Return only the lines below starting at the line containing "ENC2 pin SW: MI -> TX" and ending at the line containing "POT pin GND: 5V -> GND", both included, exactly as they are and with no pictures.
RECORDS SUPPLIED: Begin
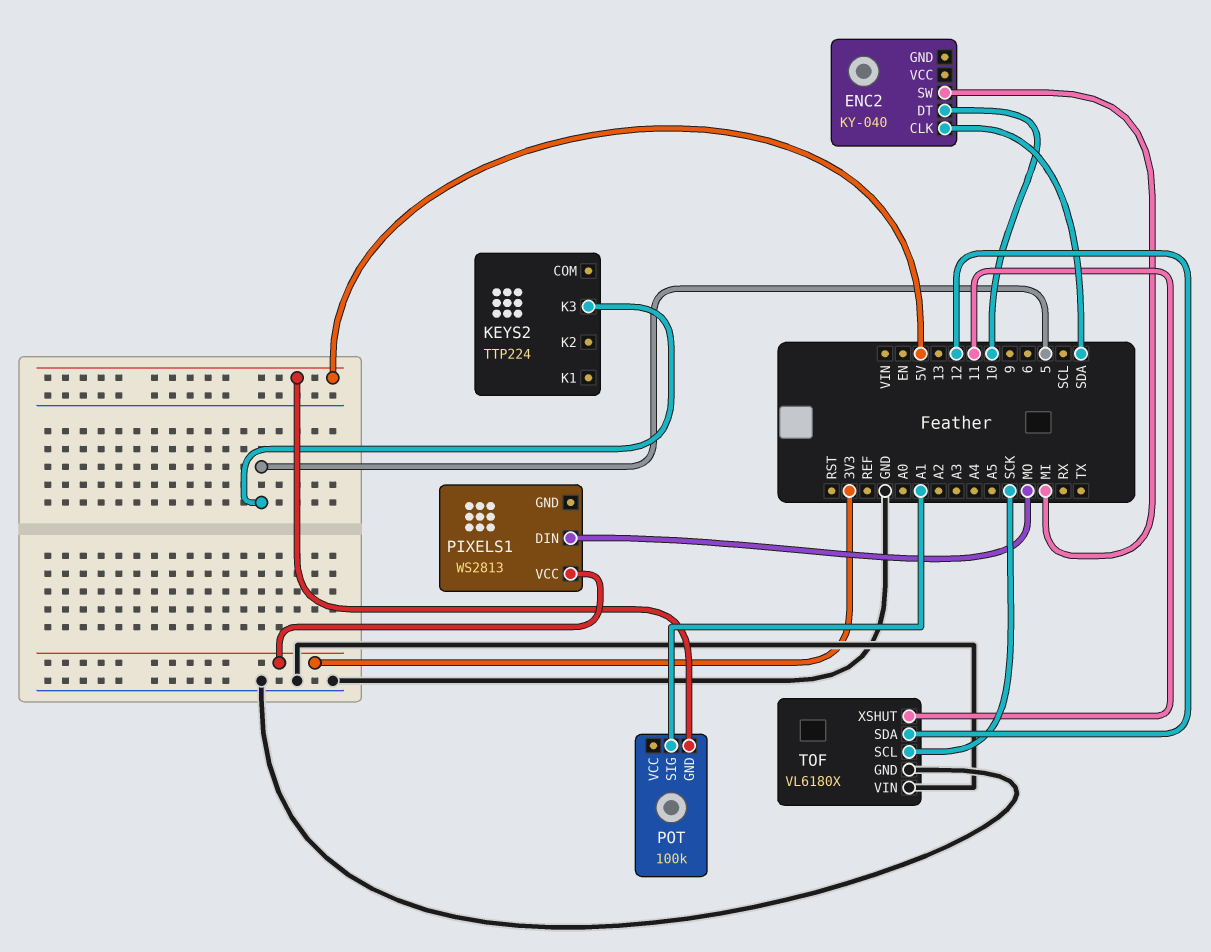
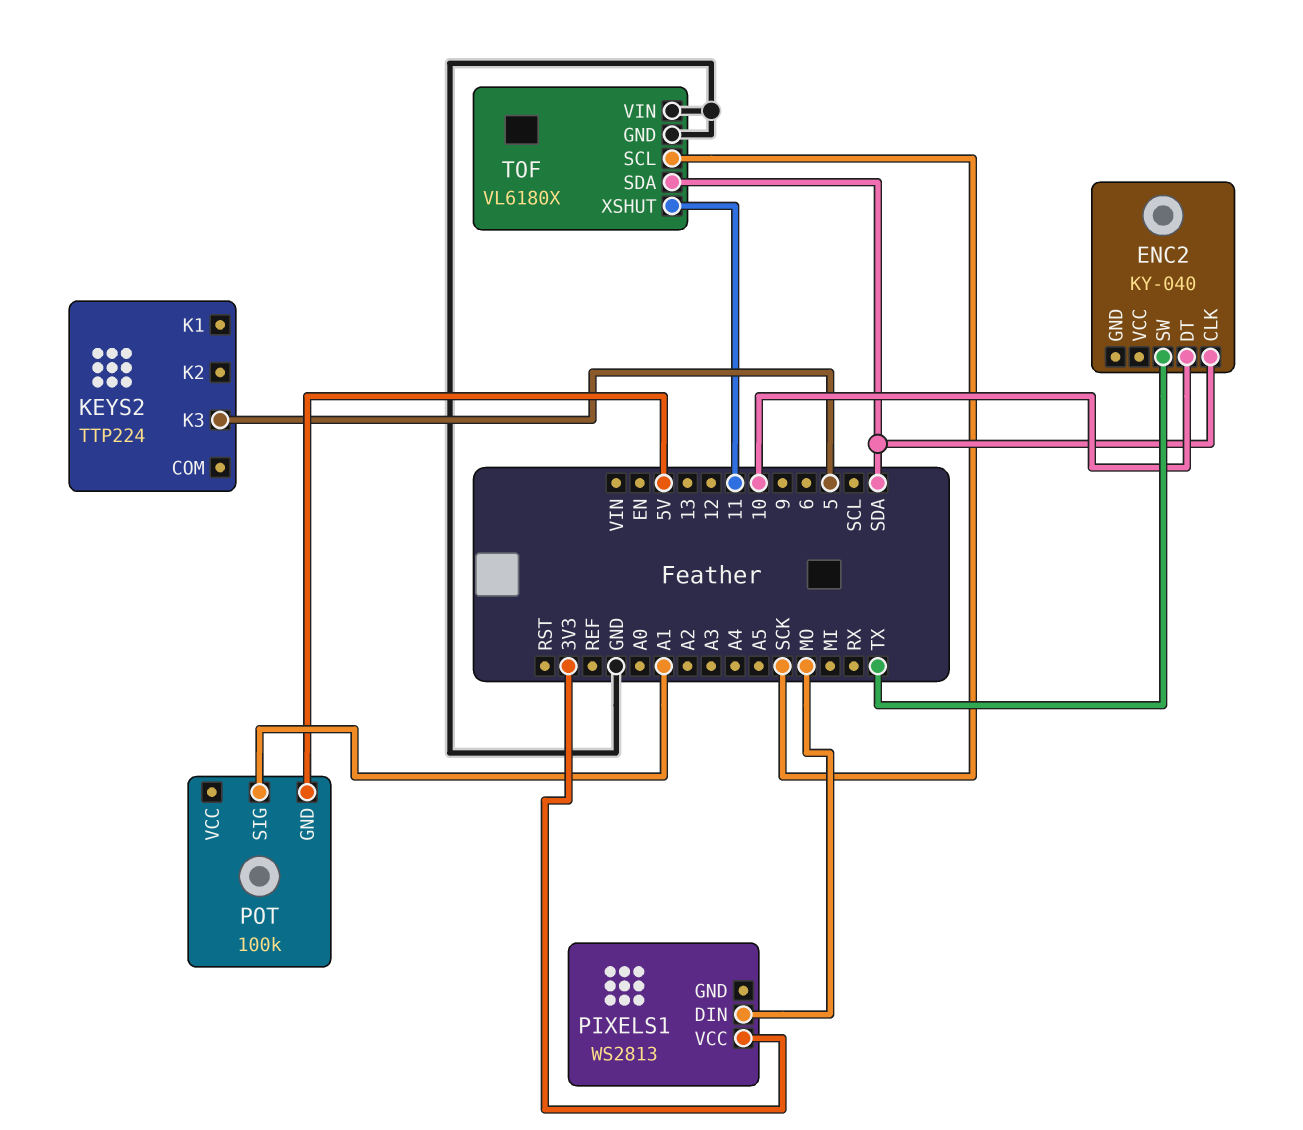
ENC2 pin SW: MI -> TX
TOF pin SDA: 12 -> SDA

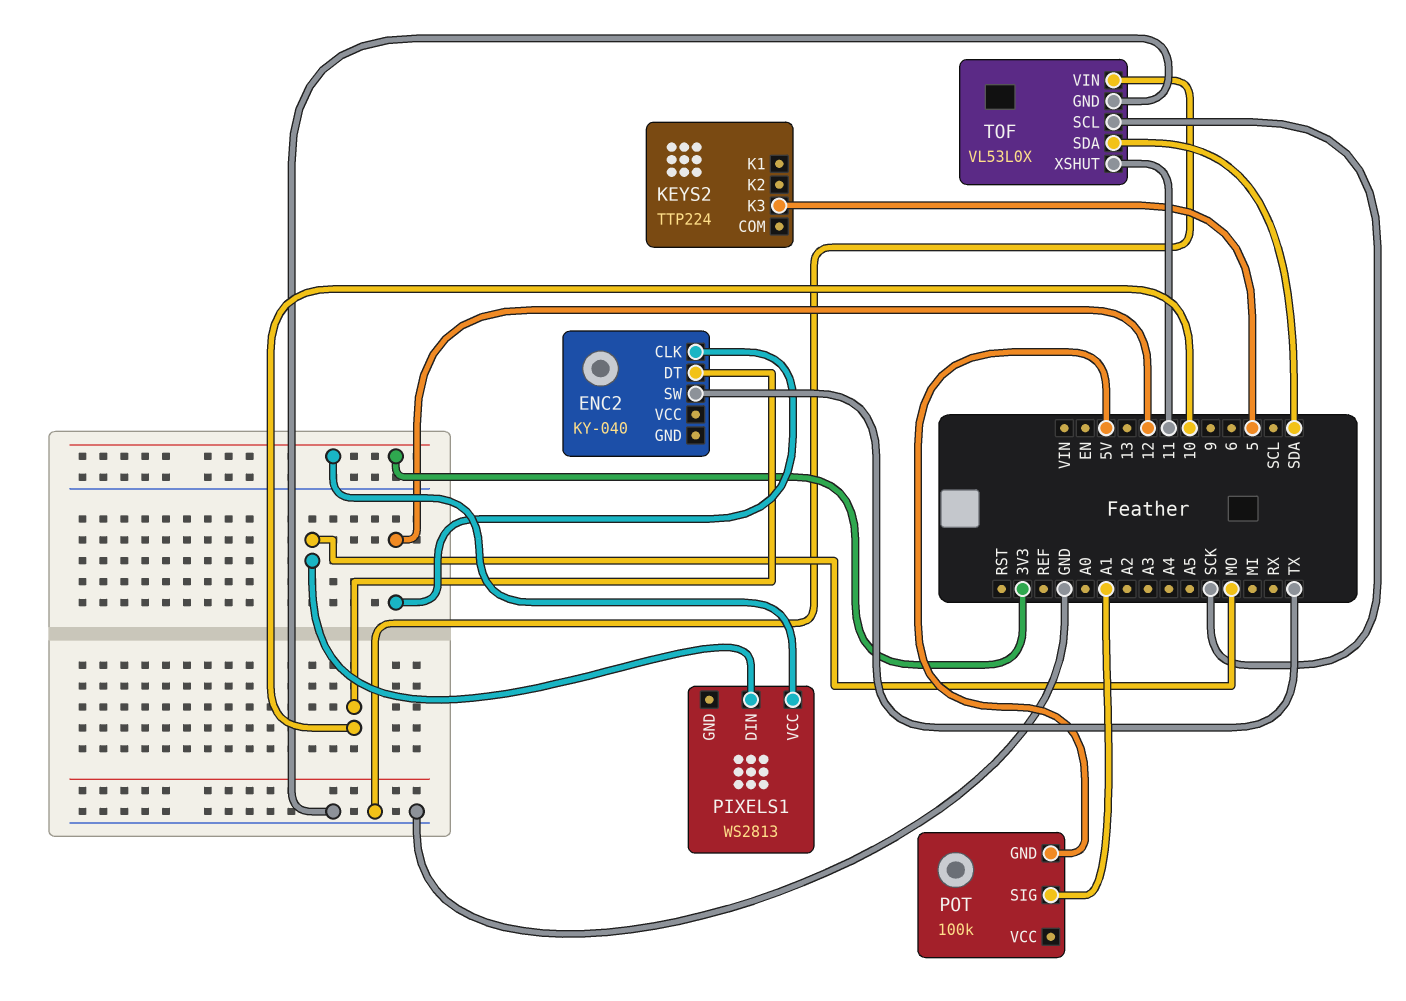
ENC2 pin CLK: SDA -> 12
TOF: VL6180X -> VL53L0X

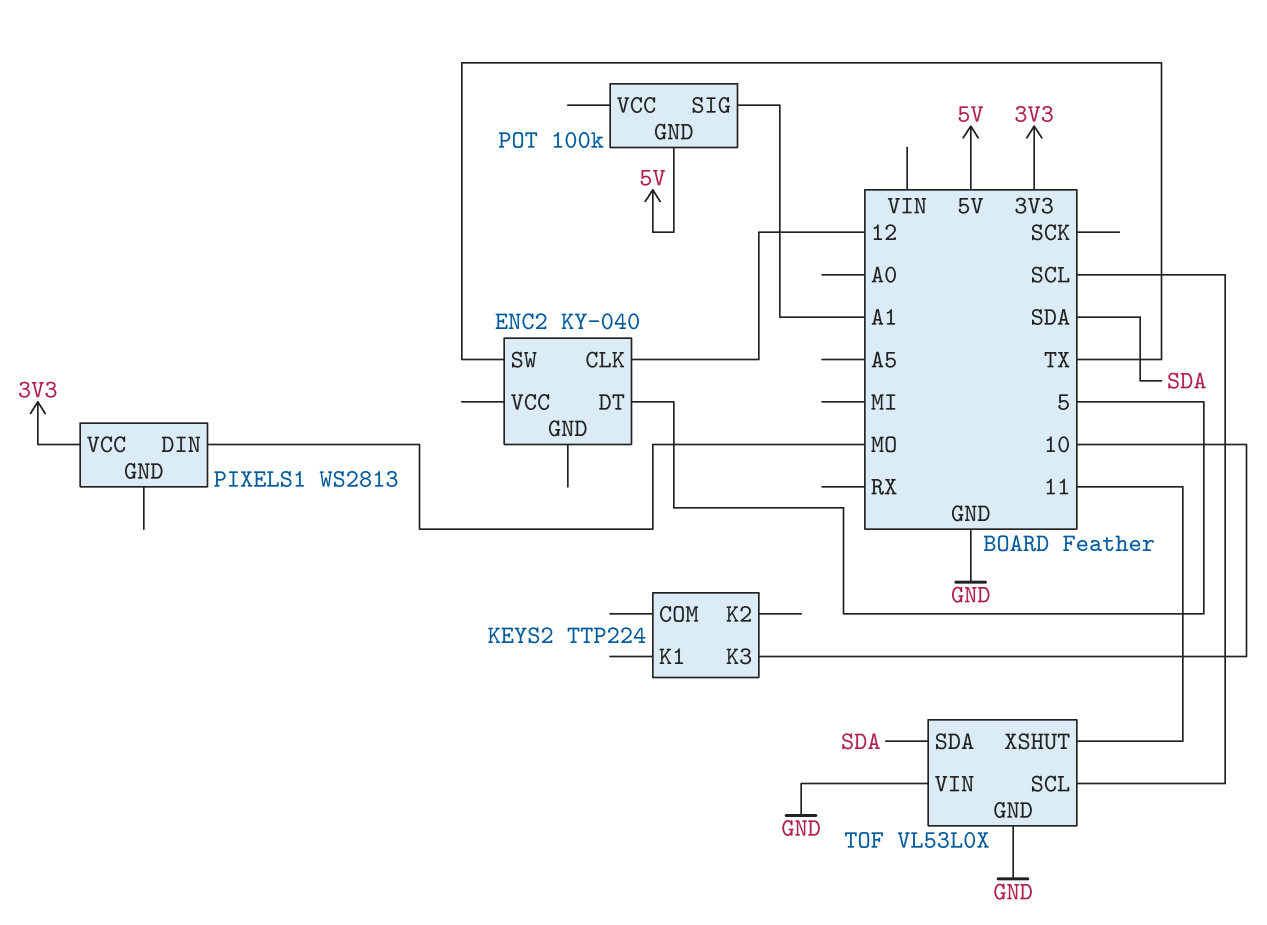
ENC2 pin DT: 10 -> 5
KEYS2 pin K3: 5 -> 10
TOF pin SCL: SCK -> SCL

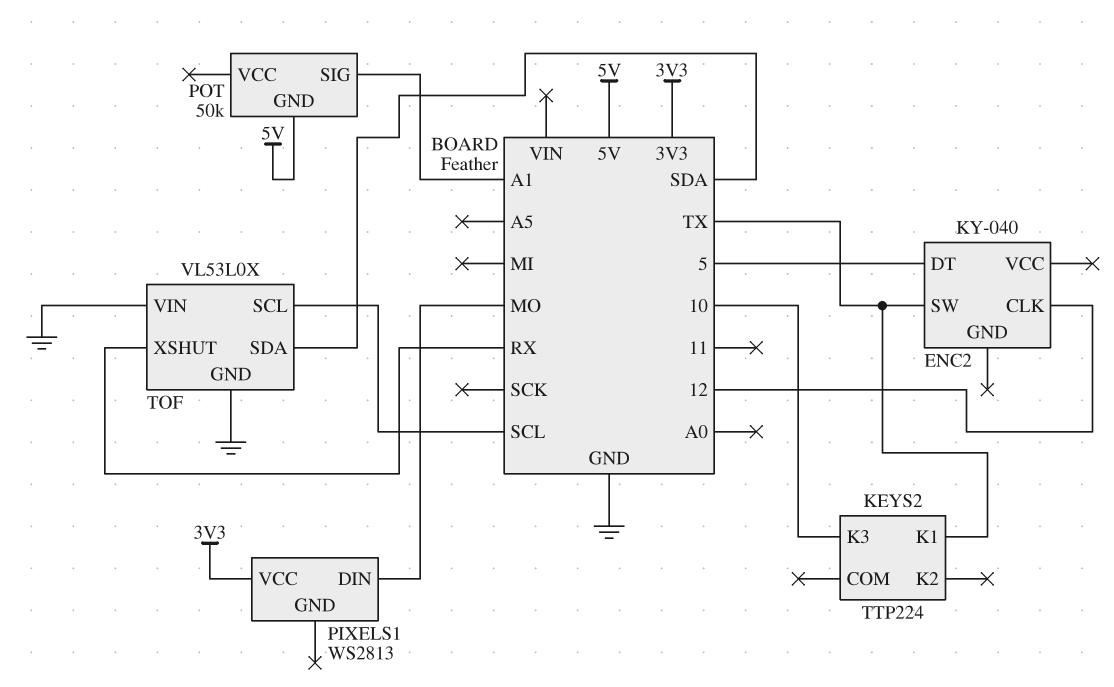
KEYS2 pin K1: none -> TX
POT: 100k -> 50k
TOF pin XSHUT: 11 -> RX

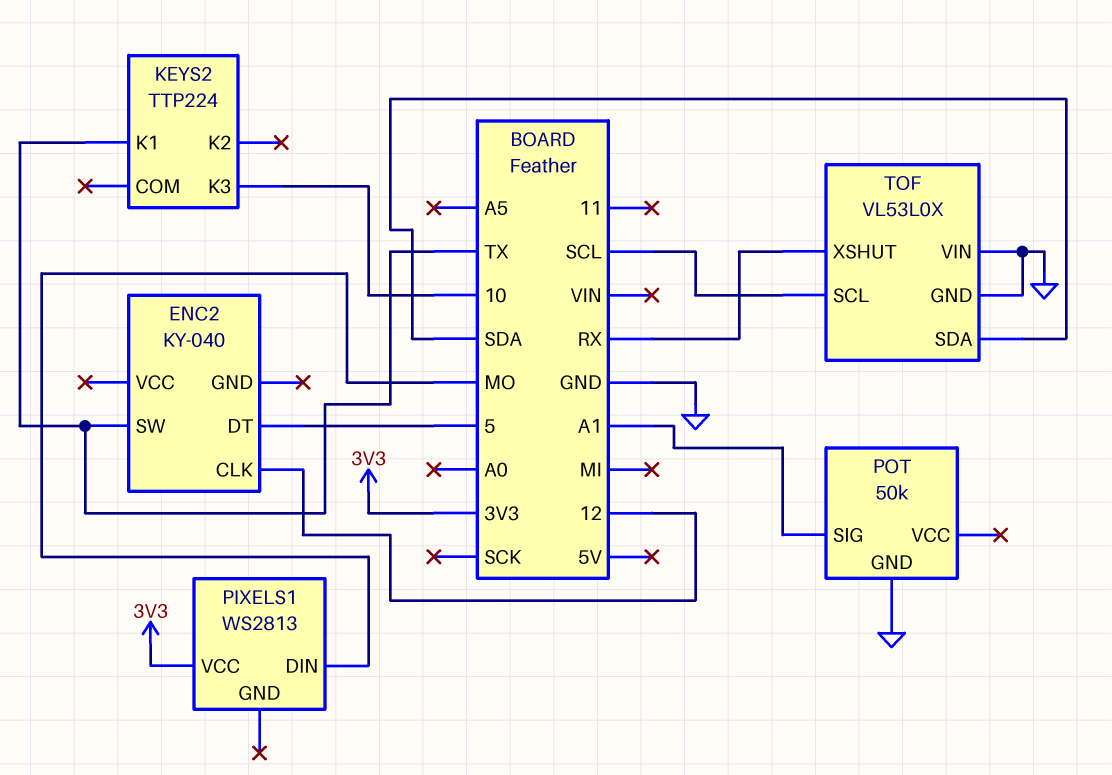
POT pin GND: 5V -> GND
RECORDS SUPPLIED: End
RECORDS SUPPLIED: Begin
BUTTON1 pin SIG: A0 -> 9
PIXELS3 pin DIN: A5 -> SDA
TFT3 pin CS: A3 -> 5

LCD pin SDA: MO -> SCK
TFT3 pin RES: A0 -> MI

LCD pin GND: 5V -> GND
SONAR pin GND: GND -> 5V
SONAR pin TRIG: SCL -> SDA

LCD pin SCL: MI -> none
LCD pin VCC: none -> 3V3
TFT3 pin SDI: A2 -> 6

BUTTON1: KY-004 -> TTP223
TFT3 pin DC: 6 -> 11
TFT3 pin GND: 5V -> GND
RECORDS SUPPLIED: End
▶ **WRITTEN REPLY**:
ENC2 pin SW: MI -> TX
TOF pin SDA: 12 -> SDA

ENC2 pin CLK: SDA -> 12
TOF: VL6180X -> VL53L0X

ENC2 pin DT: 10 -> 5
KEYS2 pin K3: 5 -> 10
TOF pin SCL: SCK -> SCL

KEYS2 pin K1: none -> TX
POT: 100k -> 50k
TOF pin XSHUT: 11 -> RX

POT pin GND: 5V -> GND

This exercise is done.